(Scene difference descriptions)
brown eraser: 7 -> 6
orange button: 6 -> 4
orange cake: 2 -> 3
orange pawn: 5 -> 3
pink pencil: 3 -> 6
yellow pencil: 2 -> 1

WORK TO BE COMPLETED ▸
Repeat the records, every one of them, without any deviation.

EXPECTED ANSWER ▸
brown eraser: 7 -> 6
orange button: 6 -> 4
orange cake: 2 -> 3
orange pawn: 5 -> 3
pink pencil: 3 -> 6
yellow pencil: 2 -> 1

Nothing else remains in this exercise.